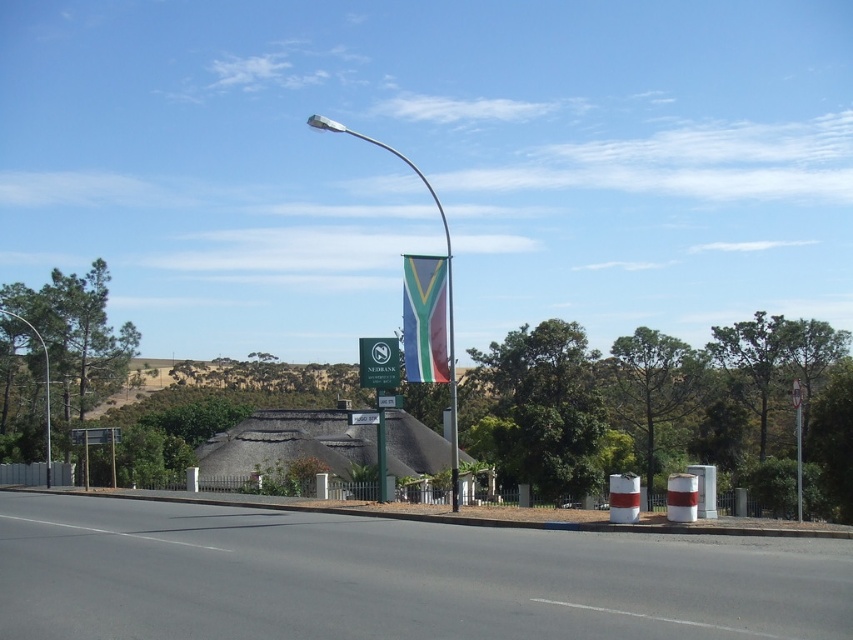
Question: Estimate the real-world distances between objects in this image. Which object is farther from the green plastic sign at center?

Choices:
 (A) white plastic sign at center
 (B) polyester flag at center
 (C) green plastic street sign at center

Answer: (C)

Question: Estimate the real-world distances between objects in this image. Which object is farther from the metallic pole at left?

Choices:
 (A) green plastic street sign at center
 (B) polyester flag at center

Answer: (A)

Question: Considering the real-world distances, which object is farthest from the metallic pole at left?

Choices:
 (A) metallic pole at center
 (B) green plastic sign at center

Answer: (A)

Question: Where is metallic pole at left located in relation to white plastic sign at center in the image?

Choices:
 (A) above
 (B) below

Answer: (B)

Question: Can you confirm if green plastic sign at center is positioned to the left of green plastic street sign at center?

Choices:
 (A) yes
 (B) no

Answer: (A)

Question: Is metallic pole at center above metallic pole at left?

Choices:
 (A) yes
 (B) no

Answer: (A)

*Task instructions*: Identify every line of the material that contains the string "distances", treating uppercase and lowercase as different, and copy each such line in full.

*Exercise result*:
Question: Estimate the real-world distances between objects in this image. Which object is farther from the green plastic sign at center?
Question: Estimate the real-world distances between objects in this image. Which object is farther from the metallic pole at left?
Question: Considering the real-world distances, which object is farthest from the metallic pole at left?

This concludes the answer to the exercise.